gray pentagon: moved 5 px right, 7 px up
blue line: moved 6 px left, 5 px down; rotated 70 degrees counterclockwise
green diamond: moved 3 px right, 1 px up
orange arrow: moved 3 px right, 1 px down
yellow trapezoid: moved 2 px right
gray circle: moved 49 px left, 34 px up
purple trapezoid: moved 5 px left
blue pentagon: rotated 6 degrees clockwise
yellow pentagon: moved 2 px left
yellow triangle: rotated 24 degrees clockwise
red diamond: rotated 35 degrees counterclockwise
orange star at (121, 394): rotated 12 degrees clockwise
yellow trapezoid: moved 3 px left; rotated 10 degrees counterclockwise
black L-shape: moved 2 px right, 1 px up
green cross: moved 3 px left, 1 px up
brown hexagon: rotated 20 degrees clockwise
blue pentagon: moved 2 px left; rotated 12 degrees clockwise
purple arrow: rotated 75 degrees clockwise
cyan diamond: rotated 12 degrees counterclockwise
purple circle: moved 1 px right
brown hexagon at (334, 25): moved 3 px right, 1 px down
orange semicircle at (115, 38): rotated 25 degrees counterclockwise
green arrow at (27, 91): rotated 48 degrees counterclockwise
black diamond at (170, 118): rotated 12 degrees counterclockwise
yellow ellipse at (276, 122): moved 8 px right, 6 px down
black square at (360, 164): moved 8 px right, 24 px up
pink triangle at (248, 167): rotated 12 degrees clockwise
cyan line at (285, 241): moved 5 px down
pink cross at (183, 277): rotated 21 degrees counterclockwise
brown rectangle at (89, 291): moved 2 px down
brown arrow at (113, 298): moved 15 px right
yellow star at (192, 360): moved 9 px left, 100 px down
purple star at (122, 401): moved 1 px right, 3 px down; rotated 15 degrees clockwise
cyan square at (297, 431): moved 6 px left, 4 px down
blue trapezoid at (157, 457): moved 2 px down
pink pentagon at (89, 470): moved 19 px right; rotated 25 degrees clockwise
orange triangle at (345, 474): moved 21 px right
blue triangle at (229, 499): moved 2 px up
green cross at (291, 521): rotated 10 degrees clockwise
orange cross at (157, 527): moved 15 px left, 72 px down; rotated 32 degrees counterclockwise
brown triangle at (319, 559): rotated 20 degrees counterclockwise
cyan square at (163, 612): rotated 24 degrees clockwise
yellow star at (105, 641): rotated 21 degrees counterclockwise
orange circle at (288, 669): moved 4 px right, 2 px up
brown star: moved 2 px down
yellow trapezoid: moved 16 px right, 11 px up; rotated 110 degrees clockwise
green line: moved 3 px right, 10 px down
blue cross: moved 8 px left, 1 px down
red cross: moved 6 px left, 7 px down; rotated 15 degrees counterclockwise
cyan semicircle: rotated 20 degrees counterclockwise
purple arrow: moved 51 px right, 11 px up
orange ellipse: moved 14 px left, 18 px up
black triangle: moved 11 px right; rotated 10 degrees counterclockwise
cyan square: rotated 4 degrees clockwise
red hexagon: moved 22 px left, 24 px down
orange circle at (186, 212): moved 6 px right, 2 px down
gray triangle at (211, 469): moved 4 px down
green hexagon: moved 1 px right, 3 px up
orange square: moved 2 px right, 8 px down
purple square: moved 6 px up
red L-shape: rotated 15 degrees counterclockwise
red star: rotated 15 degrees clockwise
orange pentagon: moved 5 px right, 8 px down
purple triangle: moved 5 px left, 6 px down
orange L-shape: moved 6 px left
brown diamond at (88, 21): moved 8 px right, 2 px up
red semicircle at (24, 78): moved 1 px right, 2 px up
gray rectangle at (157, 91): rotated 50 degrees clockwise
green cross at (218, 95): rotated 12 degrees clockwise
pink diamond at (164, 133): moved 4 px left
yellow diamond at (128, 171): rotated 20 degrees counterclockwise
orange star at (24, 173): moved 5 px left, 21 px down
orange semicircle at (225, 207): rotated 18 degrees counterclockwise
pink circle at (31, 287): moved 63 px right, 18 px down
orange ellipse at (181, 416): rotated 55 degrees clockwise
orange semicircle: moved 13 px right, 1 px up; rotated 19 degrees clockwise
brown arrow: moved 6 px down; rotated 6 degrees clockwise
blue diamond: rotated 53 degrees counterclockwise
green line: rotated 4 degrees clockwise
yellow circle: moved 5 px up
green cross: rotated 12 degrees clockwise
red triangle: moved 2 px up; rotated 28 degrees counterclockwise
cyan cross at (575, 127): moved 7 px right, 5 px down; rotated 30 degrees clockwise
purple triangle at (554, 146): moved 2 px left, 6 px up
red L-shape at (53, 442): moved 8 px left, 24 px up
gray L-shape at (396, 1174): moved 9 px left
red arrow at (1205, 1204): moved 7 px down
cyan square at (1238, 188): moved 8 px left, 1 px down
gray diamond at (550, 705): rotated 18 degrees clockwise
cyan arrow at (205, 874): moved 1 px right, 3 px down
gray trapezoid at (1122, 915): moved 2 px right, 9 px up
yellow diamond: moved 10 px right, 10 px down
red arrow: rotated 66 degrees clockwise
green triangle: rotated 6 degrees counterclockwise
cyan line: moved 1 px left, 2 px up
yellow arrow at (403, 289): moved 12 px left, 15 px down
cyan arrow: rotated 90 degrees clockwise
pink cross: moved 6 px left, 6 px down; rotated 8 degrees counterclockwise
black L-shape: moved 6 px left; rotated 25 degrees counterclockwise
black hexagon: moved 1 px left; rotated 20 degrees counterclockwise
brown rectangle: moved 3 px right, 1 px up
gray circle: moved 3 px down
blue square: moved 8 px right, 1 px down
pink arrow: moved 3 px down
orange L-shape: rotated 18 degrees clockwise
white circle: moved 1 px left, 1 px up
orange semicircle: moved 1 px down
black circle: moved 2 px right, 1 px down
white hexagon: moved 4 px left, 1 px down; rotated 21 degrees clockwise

▸ **GIVEN INSTRUCTION**:
Can you quote the data word for word, starting with its first line and going on through the line containing "gray circle: moved 49 px left, 34 px up", including that line?

▸ **WRITTEN SOLUTION**:
gray pentagon: moved 5 px right, 7 px up
blue line: moved 6 px left, 5 px down; rotated 70 degrees counterclockwise
green diamond: moved 3 px right, 1 px up
orange arrow: moved 3 px right, 1 px down
yellow trapezoid: moved 2 px right
gray circle: moved 49 px left, 34 px up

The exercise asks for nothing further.